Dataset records
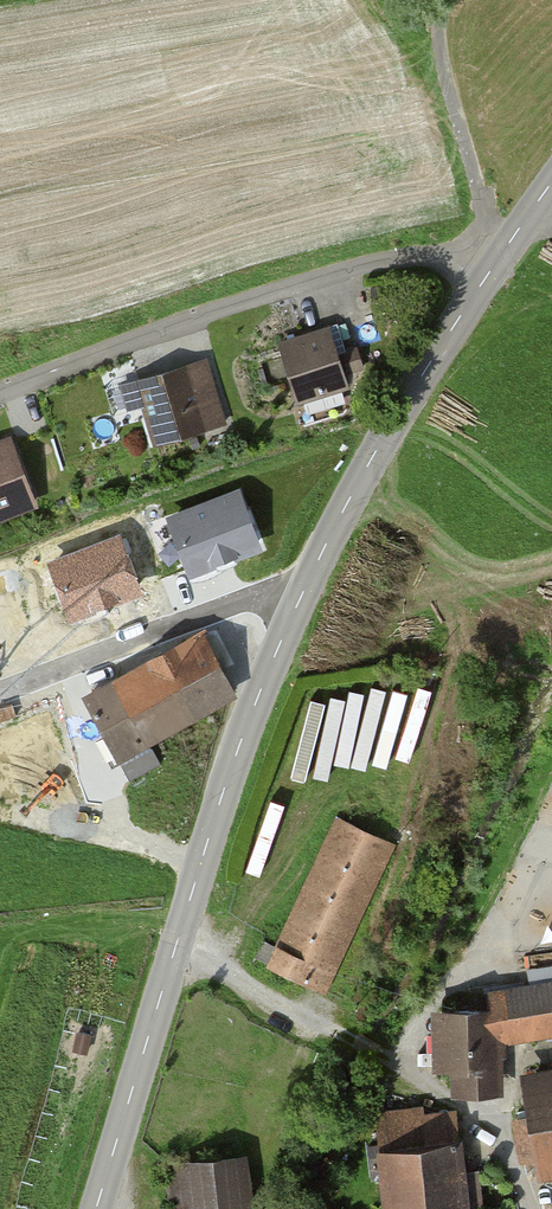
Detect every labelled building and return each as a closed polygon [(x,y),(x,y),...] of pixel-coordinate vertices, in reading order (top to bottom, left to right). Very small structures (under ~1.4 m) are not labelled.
[(324,329),(280,343),(299,401),(343,388),(324,329)] [(221,418),(203,362),(124,387),(132,410),(145,406),(156,440),(221,418)] [(5,443),(0,445),(0,516),(29,504),(5,443)] [(86,545),(0,581),(0,642),(108,596),(86,545)] [(236,696),(181,589),(150,605),(160,625),(135,638),(151,666),(89,698),(119,756),(236,696)] [(390,838),(338,814),(270,956),(321,981),(390,838)] [(493,995),(496,1011),(501,1044),(551,1036),(551,987),(493,995)] [(496,1011),(433,1014),(437,1075),(456,1074),(456,1092),(504,1091),(501,1044),(496,1011)] [(529,1080),(546,1172),(551,1171),(551,1076),(529,1080)] [(377,1119),(385,1208),(465,1208),(454,1111),(377,1119)] [(242,1161),(184,1169),(190,1208),(248,1208),(242,1161)]
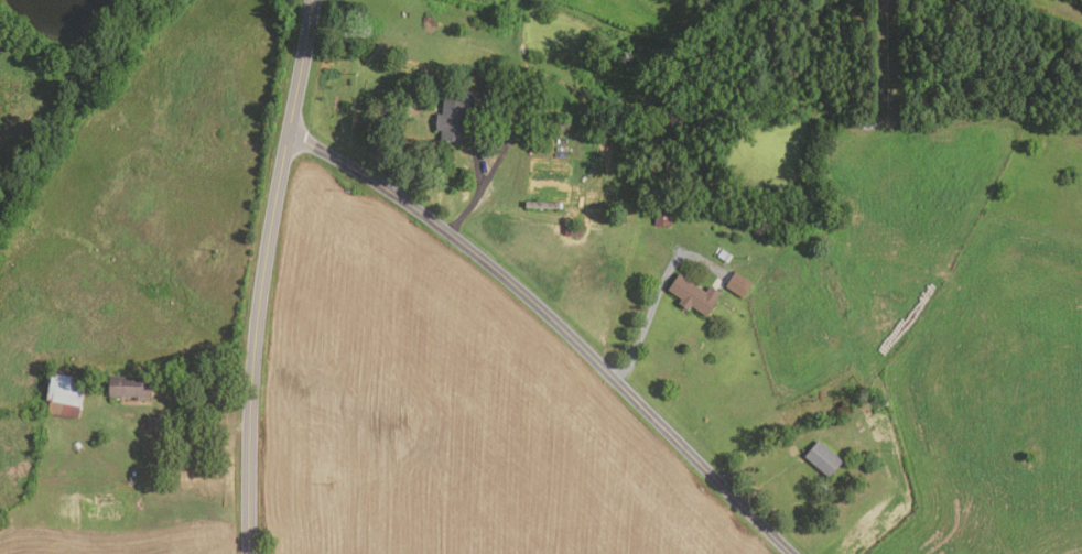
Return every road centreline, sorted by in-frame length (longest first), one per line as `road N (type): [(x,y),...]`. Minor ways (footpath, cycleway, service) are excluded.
road 1 (residential): [(790,553),(474,251),(387,189),(288,135)]
road 2 (primary): [(248,553),(259,304),(311,0)]

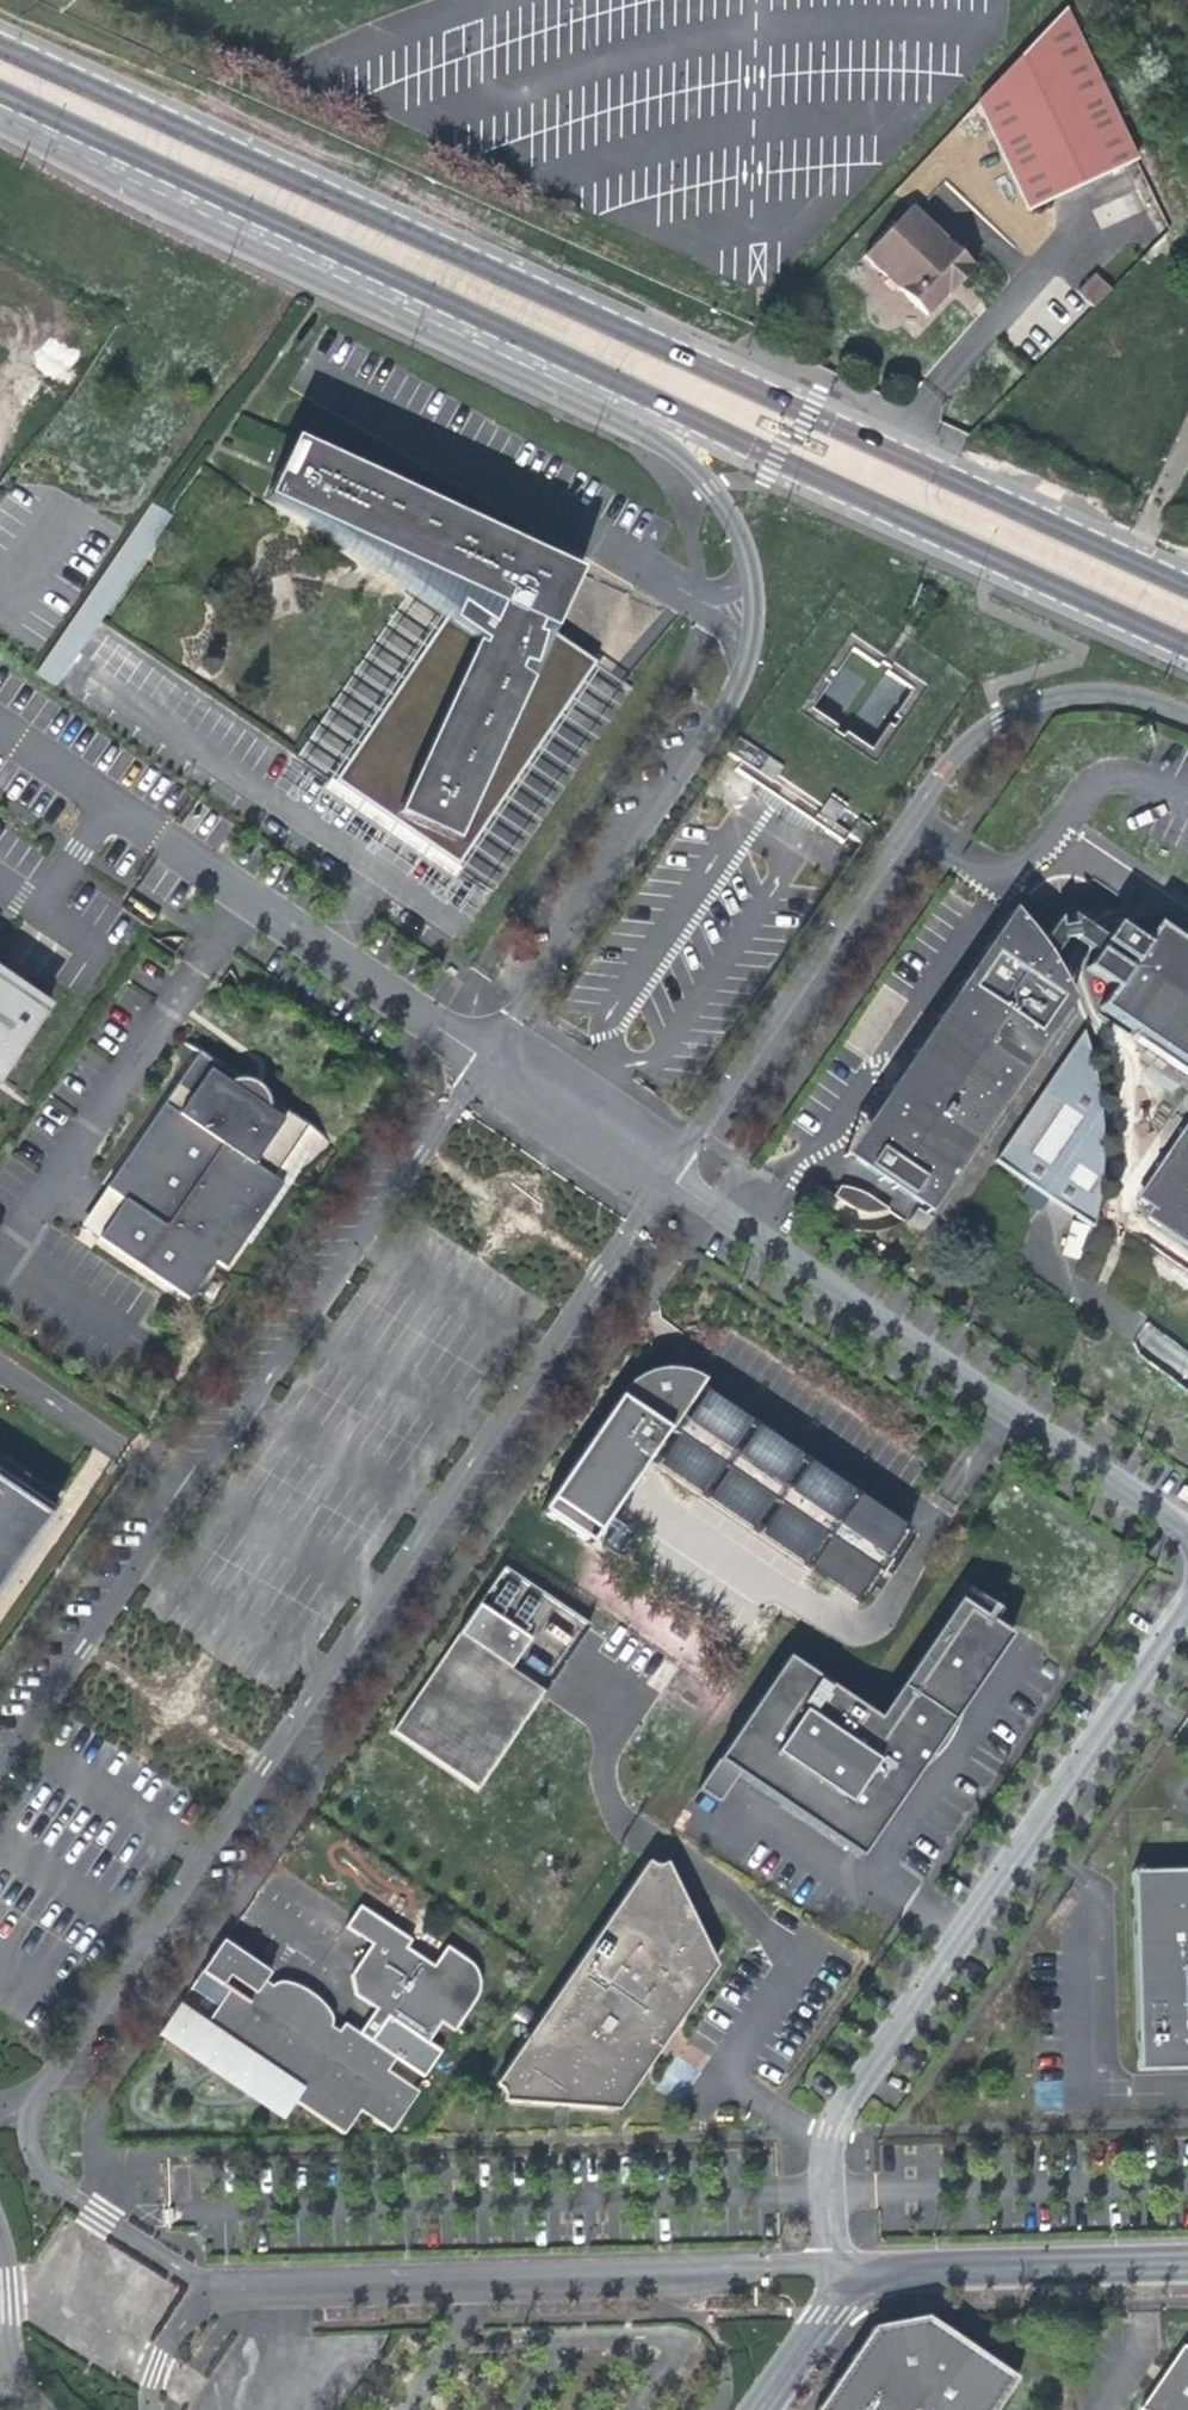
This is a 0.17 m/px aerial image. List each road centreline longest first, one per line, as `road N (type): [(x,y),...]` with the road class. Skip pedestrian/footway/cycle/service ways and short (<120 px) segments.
road 1 (primary): [(0,99),(1187,647)]
road 2 (primary): [(1187,585),(0,46)]
road 3 (residential): [(833,2271),(214,2289)]
road 4 (residential): [(1187,2261),(833,2271)]
road 5 (residential): [(833,2271),(829,2315),(763,2409)]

Problem >> Set down, please, the lines from the line holding "This is a 0.17" through the final line of the data, exactly and with nothing added.

Exercise response >>
This is a 0.17 m/px aerial image. List each road centreline longest first, one per line, as `road N (type): [(x,y),...]` with the road class. Skip pedestrian/footway/cycle/service ways and short (<120 px) segments.
road 1 (primary): [(0,99),(1187,647)]
road 2 (primary): [(1187,585),(0,46)]
road 3 (residential): [(833,2271),(214,2289)]
road 4 (residential): [(1187,2261),(833,2271)]
road 5 (residential): [(833,2271),(829,2315),(763,2409)]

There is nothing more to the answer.